* [Problem to work on]:
Copy every line from the material below that holds "toothbrush".

+++ Given data +++

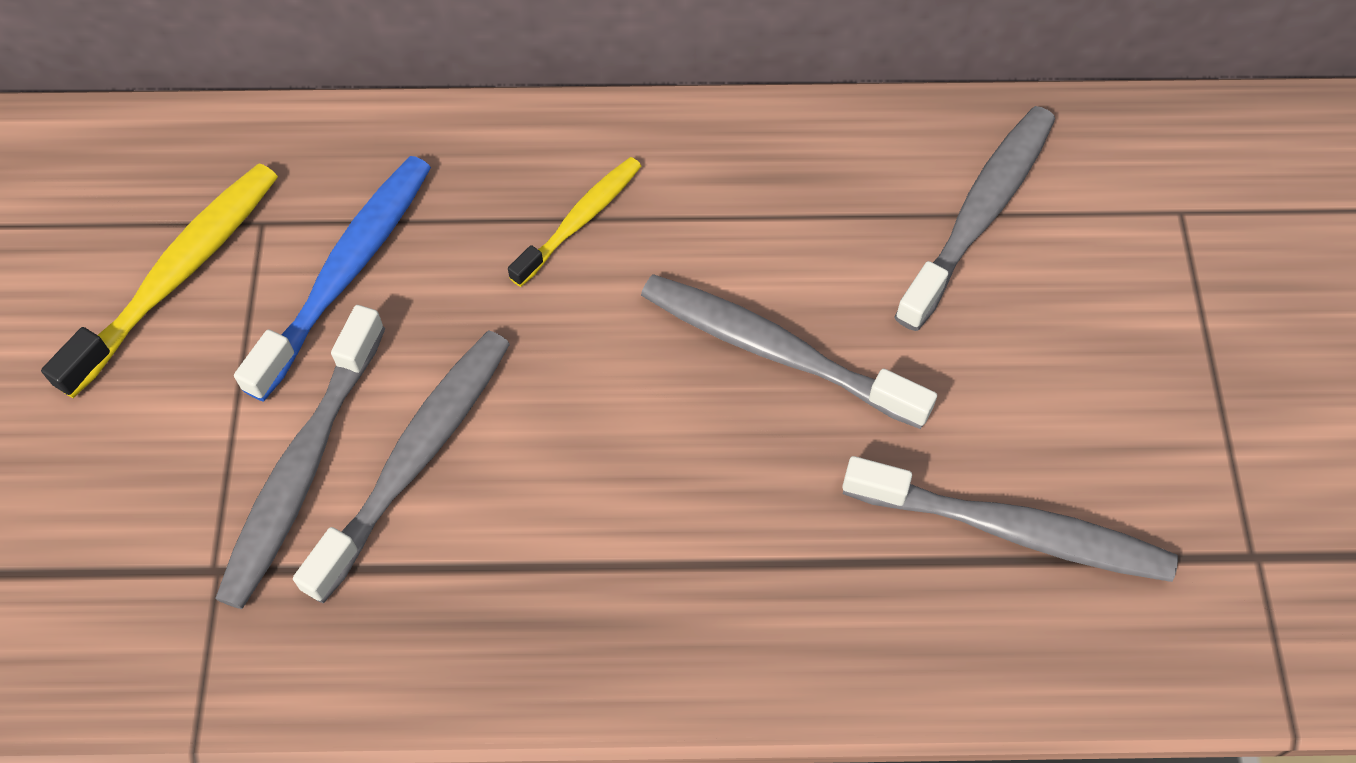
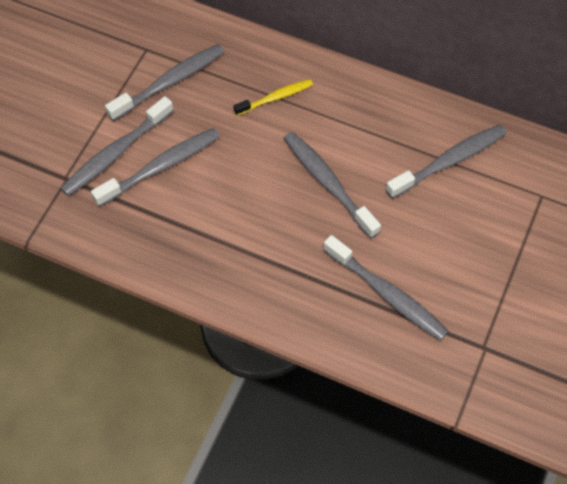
camera: 25 degrees right, 0 degrees up
(178, 275) = (103, 58): yellow toothbrush -> none
(346, 272) = (170, 82): blue toothbrush -> grey toothbrush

+++

* [Answer area]:
(178, 275) = (103, 58): yellow toothbrush -> none
(346, 272) = (170, 82): blue toothbrush -> grey toothbrush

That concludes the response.